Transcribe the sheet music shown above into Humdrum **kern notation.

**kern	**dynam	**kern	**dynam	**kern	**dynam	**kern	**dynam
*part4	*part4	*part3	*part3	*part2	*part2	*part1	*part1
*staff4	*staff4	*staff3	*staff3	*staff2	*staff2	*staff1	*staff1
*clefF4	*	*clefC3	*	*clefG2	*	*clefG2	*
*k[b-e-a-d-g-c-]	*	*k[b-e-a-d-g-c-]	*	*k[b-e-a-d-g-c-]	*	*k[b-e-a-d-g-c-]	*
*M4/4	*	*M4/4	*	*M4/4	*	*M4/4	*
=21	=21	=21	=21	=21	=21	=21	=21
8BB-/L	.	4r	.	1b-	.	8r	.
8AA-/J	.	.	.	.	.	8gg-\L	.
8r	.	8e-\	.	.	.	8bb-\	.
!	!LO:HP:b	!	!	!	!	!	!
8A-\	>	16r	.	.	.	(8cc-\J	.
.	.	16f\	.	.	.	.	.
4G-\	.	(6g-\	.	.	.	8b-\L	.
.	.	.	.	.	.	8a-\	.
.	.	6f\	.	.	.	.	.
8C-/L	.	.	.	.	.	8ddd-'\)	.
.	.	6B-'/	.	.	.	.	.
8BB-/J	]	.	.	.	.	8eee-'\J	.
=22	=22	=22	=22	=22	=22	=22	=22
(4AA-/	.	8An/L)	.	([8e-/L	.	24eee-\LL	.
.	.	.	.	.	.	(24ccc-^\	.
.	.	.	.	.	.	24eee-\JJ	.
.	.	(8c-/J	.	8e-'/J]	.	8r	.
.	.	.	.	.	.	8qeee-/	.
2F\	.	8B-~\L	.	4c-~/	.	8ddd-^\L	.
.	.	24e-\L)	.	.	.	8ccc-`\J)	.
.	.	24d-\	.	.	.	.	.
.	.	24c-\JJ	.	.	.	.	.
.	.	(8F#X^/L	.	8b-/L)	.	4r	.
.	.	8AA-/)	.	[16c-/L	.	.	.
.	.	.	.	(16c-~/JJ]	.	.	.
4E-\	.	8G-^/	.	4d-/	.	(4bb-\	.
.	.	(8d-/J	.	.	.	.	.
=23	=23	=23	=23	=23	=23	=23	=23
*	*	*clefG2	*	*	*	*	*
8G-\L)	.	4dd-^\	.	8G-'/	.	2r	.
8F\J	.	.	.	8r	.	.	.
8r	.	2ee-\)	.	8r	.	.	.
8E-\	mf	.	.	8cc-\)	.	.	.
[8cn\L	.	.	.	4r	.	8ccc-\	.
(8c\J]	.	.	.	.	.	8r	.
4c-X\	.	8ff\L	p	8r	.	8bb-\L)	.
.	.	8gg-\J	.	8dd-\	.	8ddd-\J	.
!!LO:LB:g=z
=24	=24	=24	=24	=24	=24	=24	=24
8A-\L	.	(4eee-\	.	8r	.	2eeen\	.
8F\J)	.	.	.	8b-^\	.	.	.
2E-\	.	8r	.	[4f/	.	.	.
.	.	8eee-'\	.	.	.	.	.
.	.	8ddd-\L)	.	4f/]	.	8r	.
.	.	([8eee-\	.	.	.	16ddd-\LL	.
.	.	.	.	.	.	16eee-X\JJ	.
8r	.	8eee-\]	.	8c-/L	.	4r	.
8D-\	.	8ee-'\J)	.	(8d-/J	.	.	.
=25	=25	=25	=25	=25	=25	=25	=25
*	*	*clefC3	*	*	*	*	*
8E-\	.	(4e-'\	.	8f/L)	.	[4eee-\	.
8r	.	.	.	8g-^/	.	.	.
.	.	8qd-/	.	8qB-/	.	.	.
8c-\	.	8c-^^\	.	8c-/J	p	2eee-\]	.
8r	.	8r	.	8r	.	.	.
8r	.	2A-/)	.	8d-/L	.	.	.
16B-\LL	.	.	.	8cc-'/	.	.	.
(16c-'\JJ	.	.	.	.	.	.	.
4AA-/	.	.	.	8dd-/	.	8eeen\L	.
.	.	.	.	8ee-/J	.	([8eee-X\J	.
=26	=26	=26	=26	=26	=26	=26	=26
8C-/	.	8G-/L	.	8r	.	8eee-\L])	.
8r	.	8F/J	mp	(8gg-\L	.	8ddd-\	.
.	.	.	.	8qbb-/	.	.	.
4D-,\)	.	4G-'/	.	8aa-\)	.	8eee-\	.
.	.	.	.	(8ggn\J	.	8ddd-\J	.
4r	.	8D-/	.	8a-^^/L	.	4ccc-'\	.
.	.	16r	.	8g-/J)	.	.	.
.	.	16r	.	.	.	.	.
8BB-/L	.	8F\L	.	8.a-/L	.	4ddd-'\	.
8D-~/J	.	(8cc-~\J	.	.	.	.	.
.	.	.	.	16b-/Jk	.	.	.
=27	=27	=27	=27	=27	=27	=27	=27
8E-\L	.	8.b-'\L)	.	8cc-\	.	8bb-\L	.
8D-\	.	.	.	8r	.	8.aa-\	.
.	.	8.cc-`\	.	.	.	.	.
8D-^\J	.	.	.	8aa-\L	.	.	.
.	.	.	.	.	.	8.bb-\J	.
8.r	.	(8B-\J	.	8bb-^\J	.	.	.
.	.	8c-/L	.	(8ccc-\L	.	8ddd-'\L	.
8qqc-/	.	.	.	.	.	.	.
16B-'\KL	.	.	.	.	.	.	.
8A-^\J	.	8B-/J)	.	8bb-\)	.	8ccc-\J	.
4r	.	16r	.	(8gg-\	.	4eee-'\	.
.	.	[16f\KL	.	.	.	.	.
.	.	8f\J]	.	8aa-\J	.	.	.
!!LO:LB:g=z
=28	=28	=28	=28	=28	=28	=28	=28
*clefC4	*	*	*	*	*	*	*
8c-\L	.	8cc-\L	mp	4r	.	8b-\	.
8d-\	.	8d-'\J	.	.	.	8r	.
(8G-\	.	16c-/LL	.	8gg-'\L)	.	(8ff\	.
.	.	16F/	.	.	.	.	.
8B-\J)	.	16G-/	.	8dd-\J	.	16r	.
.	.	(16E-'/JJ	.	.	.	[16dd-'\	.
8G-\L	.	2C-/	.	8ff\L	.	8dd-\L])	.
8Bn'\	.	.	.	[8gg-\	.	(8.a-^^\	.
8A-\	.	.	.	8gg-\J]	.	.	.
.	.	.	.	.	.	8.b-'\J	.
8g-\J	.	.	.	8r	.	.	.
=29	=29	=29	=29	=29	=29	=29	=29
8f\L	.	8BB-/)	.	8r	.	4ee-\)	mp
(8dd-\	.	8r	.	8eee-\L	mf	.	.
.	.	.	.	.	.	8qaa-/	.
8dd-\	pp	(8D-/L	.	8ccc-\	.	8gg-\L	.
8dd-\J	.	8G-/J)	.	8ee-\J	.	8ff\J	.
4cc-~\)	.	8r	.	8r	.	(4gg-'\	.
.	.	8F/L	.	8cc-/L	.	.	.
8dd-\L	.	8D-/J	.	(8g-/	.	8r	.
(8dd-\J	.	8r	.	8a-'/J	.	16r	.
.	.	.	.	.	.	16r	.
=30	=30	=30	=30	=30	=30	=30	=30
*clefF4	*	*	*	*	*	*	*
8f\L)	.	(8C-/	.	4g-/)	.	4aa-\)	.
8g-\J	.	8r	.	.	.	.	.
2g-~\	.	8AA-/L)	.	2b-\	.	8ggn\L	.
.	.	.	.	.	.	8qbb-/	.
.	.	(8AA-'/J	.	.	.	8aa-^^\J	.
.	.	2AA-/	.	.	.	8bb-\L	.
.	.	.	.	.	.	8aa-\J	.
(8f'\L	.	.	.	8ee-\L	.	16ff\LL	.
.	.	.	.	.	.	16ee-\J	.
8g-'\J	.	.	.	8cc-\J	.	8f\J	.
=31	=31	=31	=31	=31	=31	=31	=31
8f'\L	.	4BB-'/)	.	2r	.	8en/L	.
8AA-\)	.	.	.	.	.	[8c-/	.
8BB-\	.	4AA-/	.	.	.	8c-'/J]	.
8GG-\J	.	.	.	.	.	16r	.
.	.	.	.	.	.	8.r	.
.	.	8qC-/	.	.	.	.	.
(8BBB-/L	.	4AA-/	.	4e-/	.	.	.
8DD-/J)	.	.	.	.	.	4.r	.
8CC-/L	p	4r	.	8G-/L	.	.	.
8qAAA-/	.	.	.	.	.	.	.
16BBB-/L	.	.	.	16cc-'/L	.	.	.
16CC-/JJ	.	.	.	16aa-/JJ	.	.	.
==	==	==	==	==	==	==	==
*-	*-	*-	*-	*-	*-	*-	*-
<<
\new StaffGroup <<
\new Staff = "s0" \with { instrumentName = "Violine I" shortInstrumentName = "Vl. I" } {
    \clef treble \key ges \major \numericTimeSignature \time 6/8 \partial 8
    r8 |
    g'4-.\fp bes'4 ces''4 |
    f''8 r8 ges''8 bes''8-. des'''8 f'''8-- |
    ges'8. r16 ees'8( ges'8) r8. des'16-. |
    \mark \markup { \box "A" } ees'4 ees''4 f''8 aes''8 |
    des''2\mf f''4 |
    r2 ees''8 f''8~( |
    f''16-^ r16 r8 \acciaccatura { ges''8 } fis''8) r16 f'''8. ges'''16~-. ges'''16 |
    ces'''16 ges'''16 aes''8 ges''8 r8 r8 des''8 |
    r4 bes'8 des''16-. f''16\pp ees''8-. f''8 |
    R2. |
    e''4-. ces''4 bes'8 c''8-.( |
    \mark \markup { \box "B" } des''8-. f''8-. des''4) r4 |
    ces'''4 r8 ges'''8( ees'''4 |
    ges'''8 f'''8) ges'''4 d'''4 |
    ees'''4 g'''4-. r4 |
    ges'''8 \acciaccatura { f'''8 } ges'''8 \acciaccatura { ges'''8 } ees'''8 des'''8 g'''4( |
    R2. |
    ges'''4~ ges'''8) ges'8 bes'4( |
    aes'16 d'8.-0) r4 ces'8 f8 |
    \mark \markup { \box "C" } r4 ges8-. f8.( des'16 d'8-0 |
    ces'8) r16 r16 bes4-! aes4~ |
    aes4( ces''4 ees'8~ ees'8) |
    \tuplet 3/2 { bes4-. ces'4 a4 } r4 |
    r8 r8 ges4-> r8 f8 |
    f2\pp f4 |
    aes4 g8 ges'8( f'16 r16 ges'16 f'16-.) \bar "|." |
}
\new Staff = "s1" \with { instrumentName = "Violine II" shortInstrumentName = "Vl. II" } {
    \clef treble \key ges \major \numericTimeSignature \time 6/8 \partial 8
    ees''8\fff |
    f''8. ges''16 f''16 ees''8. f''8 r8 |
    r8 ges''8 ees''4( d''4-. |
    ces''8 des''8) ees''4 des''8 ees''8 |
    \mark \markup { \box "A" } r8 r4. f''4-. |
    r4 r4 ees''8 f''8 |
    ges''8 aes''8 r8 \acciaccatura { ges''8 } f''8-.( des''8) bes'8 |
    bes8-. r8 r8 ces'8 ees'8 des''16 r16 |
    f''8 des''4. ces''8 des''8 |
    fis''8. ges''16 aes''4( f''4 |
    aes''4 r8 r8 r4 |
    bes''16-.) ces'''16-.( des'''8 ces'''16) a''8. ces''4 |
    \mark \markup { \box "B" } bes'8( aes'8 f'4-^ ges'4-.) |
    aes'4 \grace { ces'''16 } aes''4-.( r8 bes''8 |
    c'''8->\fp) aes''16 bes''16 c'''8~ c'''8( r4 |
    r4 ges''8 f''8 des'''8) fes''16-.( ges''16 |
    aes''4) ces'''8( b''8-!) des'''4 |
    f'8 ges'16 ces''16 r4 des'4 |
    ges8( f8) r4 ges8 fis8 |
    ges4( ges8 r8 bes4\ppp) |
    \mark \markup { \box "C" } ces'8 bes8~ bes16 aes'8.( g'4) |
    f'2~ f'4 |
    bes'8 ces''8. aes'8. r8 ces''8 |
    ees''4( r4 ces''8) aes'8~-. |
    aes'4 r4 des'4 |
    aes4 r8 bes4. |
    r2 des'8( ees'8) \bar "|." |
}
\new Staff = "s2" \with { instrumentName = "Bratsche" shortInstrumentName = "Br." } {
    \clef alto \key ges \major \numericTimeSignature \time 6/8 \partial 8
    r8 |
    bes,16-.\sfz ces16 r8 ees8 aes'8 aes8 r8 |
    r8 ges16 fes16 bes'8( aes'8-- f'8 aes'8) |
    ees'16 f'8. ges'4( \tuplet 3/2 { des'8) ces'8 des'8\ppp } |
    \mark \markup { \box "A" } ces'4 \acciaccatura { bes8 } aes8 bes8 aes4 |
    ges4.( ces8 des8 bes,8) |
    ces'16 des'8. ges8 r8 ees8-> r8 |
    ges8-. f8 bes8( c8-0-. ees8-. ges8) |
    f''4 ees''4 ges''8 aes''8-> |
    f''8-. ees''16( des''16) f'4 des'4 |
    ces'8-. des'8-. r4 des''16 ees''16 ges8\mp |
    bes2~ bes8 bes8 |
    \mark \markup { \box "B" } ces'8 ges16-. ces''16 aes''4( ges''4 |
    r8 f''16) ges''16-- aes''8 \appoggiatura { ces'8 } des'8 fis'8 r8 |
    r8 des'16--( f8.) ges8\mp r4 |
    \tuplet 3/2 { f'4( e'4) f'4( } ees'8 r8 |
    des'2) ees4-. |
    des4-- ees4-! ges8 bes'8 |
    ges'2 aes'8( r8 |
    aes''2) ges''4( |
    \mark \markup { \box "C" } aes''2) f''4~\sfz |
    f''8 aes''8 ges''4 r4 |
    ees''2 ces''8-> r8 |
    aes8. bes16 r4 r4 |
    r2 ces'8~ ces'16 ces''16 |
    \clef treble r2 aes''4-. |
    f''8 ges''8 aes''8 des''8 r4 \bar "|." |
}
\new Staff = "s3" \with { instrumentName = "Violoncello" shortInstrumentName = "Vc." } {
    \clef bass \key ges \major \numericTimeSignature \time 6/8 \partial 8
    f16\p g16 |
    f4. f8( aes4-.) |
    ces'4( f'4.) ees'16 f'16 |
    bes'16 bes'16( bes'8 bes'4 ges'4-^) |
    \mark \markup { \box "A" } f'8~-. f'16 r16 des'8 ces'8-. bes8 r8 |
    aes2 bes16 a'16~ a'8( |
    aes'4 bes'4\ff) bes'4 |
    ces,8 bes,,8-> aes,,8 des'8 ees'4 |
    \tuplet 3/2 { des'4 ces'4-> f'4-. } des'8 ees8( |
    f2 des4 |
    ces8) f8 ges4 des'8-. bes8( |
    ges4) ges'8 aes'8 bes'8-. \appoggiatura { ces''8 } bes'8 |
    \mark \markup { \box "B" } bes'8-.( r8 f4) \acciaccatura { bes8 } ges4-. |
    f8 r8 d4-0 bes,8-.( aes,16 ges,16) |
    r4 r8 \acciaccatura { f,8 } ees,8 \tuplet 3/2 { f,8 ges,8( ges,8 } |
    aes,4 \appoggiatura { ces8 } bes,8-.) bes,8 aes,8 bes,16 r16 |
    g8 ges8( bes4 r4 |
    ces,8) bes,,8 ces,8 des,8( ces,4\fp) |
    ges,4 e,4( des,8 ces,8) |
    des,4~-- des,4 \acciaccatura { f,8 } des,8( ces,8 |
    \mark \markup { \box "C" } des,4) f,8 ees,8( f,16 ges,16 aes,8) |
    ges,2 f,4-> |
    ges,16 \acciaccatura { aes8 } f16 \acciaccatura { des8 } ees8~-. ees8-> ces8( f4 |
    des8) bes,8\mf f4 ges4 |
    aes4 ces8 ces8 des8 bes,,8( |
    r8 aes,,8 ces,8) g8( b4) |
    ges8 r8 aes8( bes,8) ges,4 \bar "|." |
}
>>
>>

### Written problem
Count the lines above that contain the string "major", and give only the number.

### Answer to the task
4